== Supplied material
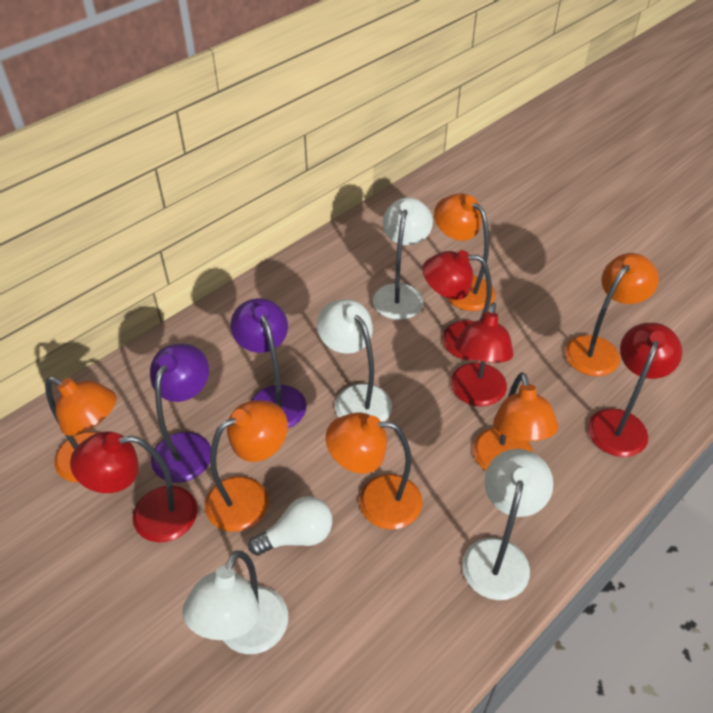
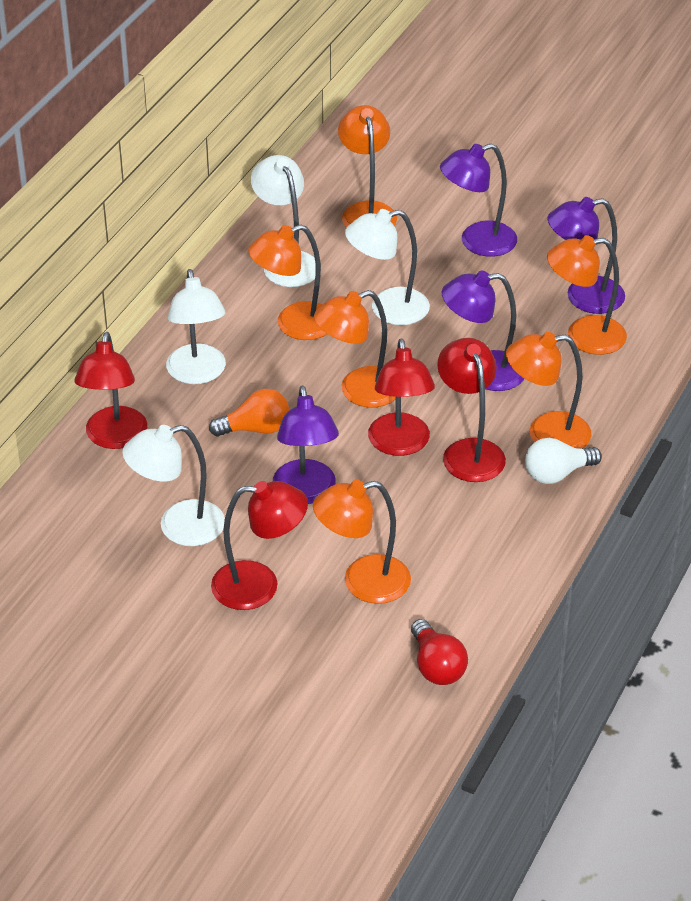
orange light bulb: 0 -> 1
purple lamp: 2 -> 4
red light bulb: 0 -> 1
====
◆ **Task prompt**:
Return the whole of the material above exactly, with no picture carried over.

◆ **Task output**:
orange light bulb: 0 -> 1
purple lamp: 2 -> 4
red light bulb: 0 -> 1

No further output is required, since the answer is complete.